### Directions for this task
Return every line below as is, leaving out the pictures.

■ ■ ■ ■ ■

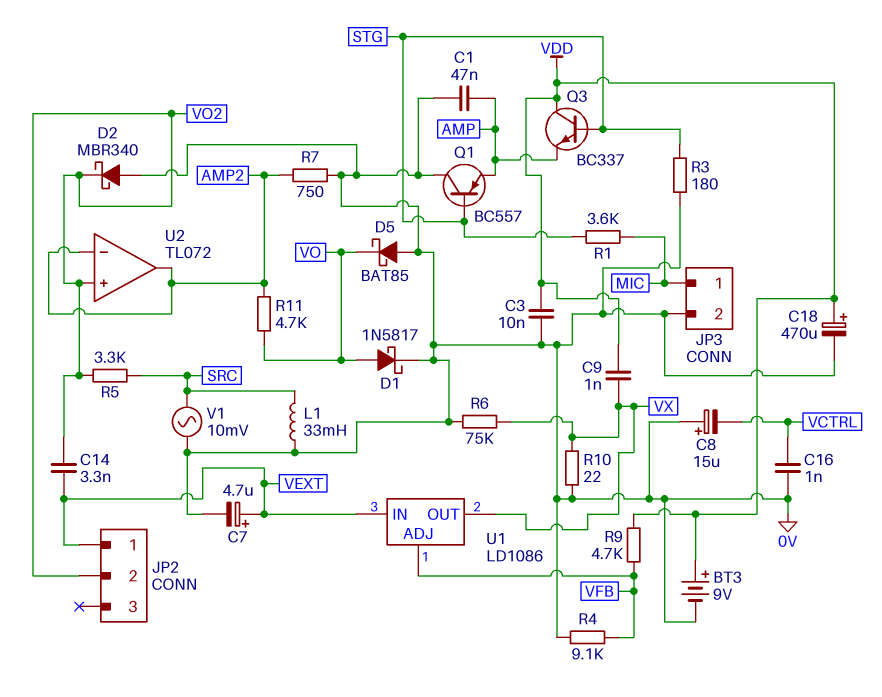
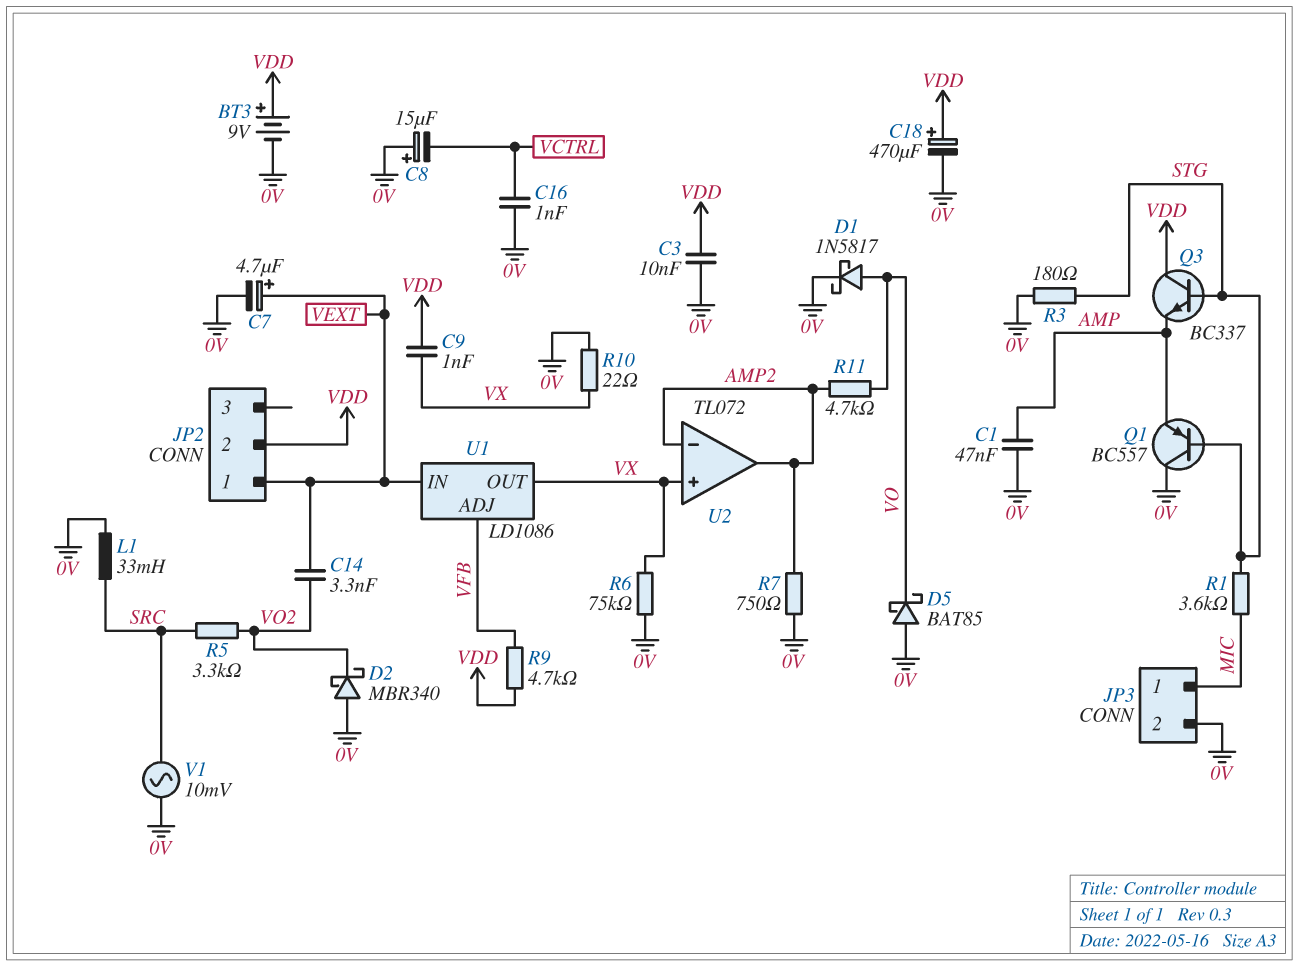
JP2 pin 2: VO2 -> VDD
R4: 9.1k (0V, VFB) -> none
U2 pin in+: VO2 -> VX

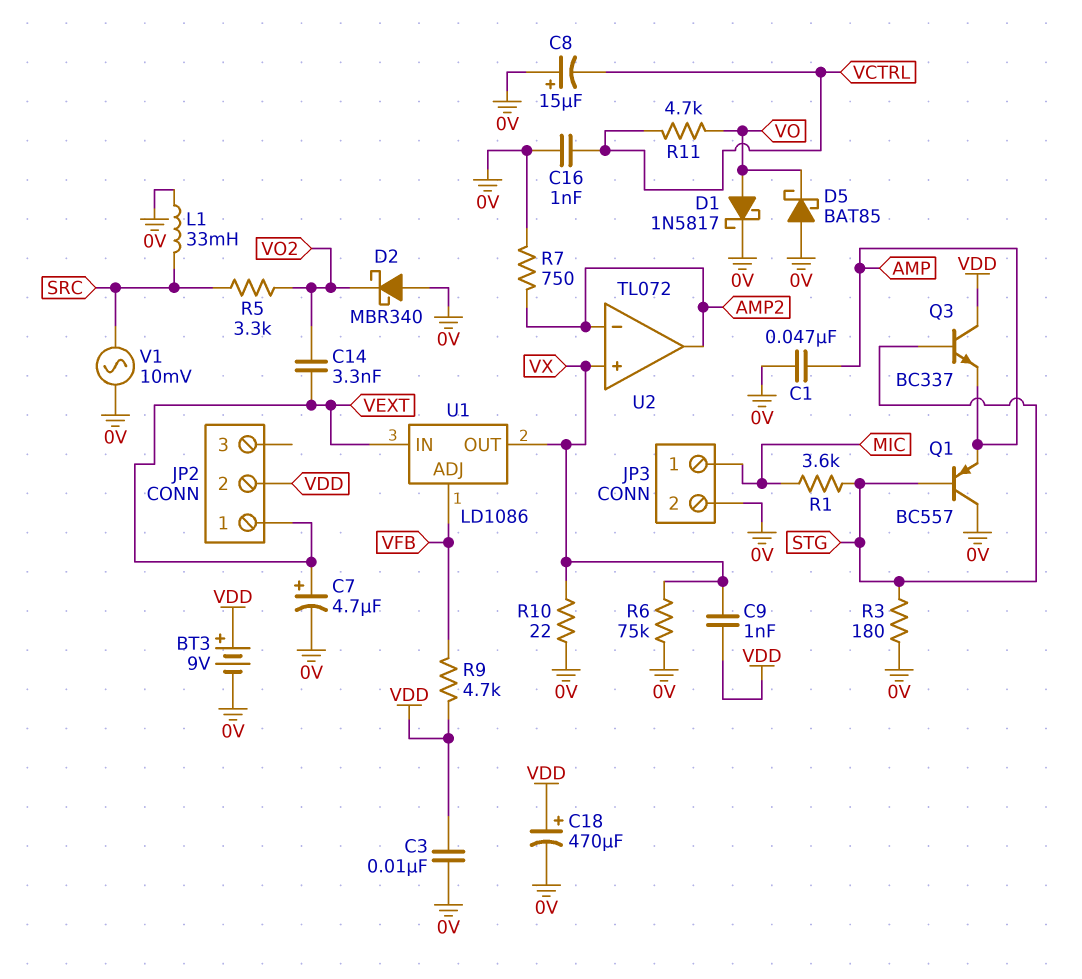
R11: 4.7k (AMP2, VO) -> 4.7k (VCTRL, VO)

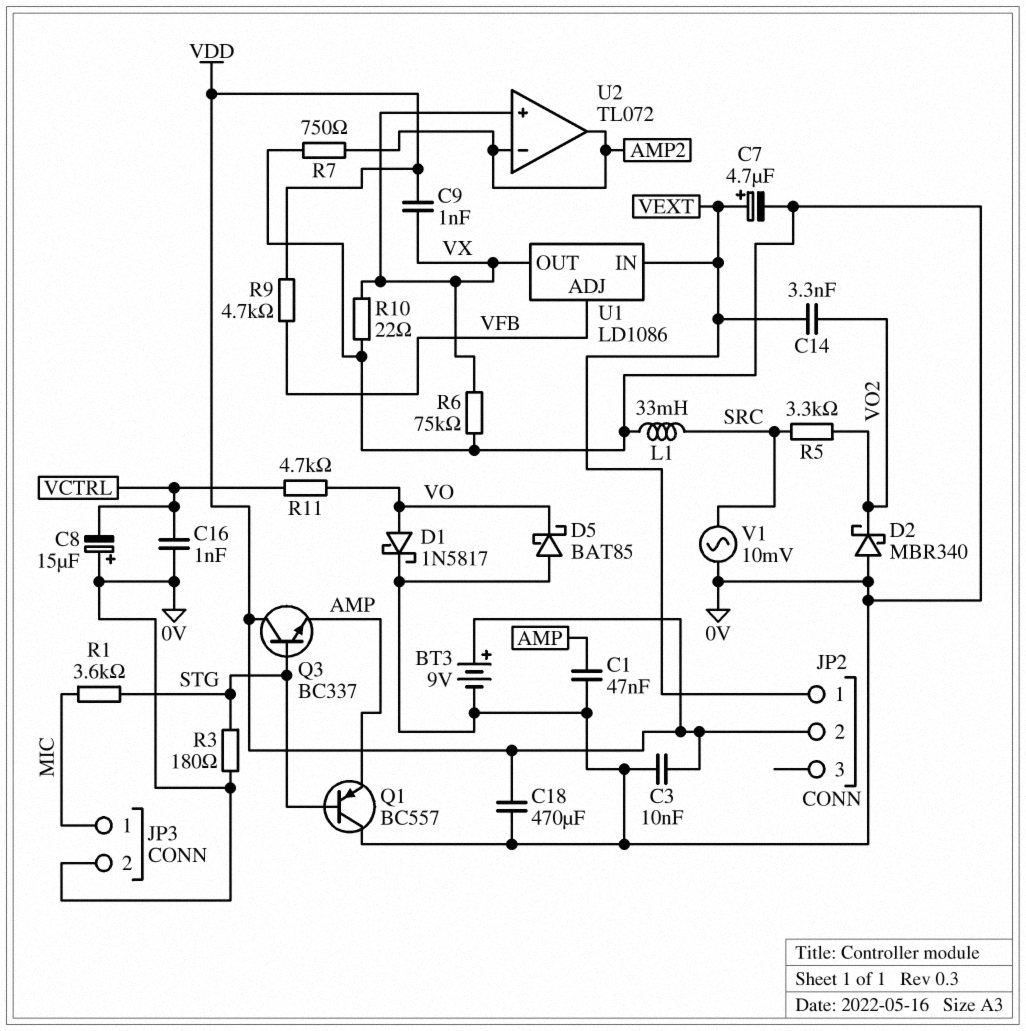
C18: 470uF (plus VDD, minus 0V) -> 470uF (0V, VDD)

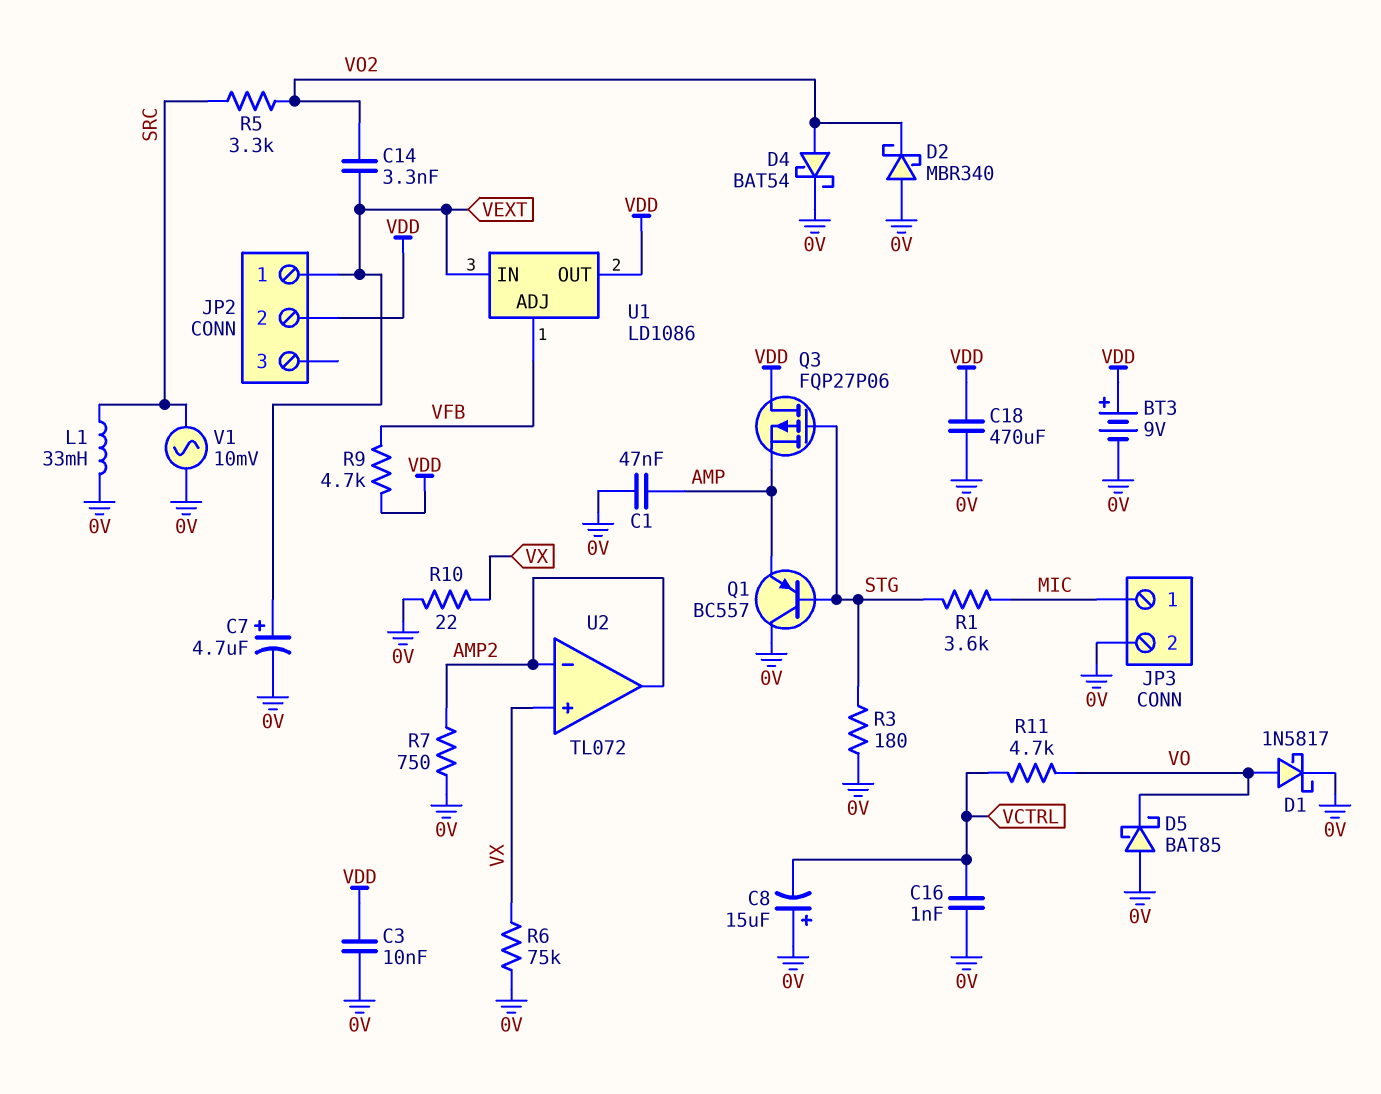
C9: 1nF (VDD, VX) -> none
D4: none -> schottky BAT54 (A VO2, K 0V)
Q3: NPN BC337 (B STG, C VDD, E AMP) -> PMOS FQP27P06 (G STG, D VDD, S AMP)
U1 pin OUT: VX -> VDD

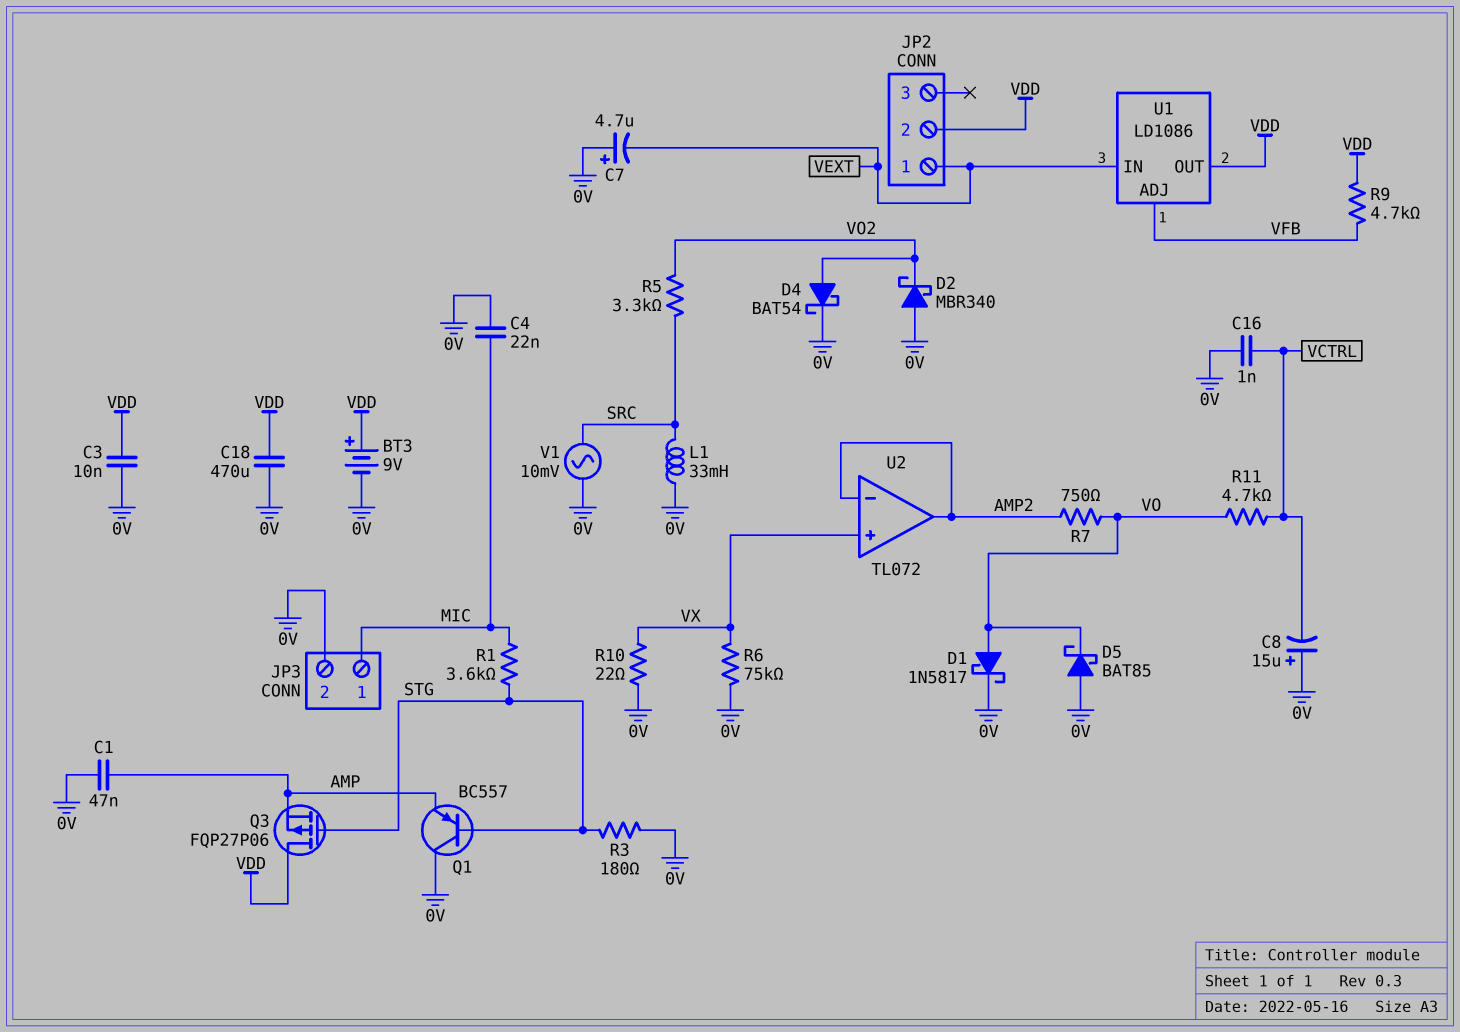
C4: none -> 22nF (0V, MIC)
C7: 4.7uF (plus VEXT, minus 0V) -> 4.7uF (plus 0V, minus VEXT)
C14: 3.3nF (VEXT, VO2) -> none
R7: 750 (0V, AMP2) -> 750 (AMP2, VO)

■ ■ ■ ■ ■

### Exercise result
JP2 pin 2: VO2 -> VDD
R4: 9.1k (0V, VFB) -> none
U2 pin in+: VO2 -> VX

R11: 4.7k (AMP2, VO) -> 4.7k (VCTRL, VO)

C18: 470uF (plus VDD, minus 0V) -> 470uF (0V, VDD)

C9: 1nF (VDD, VX) -> none
D4: none -> schottky BAT54 (A VO2, K 0V)
Q3: NPN BC337 (B STG, C VDD, E AMP) -> PMOS FQP27P06 (G STG, D VDD, S AMP)
U1 pin OUT: VX -> VDD

C4: none -> 22nF (0V, MIC)
C7: 4.7uF (plus VEXT, minus 0V) -> 4.7uF (plus 0V, minus VEXT)
C14: 3.3nF (VEXT, VO2) -> none
R7: 750 (0V, AMP2) -> 750 (AMP2, VO)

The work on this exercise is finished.